Segment Open

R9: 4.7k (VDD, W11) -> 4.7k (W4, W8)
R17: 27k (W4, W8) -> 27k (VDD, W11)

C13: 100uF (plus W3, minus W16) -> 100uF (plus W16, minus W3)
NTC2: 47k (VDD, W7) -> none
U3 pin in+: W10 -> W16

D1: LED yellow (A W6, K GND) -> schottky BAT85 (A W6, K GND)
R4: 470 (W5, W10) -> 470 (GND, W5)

Segment Closed
Segment Open

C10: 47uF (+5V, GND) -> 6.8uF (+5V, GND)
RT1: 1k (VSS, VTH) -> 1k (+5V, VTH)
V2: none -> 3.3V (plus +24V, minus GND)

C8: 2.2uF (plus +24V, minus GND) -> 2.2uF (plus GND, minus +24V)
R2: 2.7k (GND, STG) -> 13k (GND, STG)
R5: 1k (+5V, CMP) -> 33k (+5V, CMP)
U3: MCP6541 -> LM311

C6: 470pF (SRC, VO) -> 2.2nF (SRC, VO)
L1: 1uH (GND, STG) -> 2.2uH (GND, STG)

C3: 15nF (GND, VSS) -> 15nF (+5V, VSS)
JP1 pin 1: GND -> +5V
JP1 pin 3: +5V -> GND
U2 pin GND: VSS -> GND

Segment Closed

* What this task involves *
Filter the lines above, keeping and copying those that contain "minus".

* Output below *
C13: 100uF (plus W3, minus W16) -> 100uF (plus W16, minus W3)
V2: none -> 3.3V (plus +24V, minus GND)
C8: 2.2uF (plus +24V, minus GND) -> 2.2uF (plus GND, minus +24V)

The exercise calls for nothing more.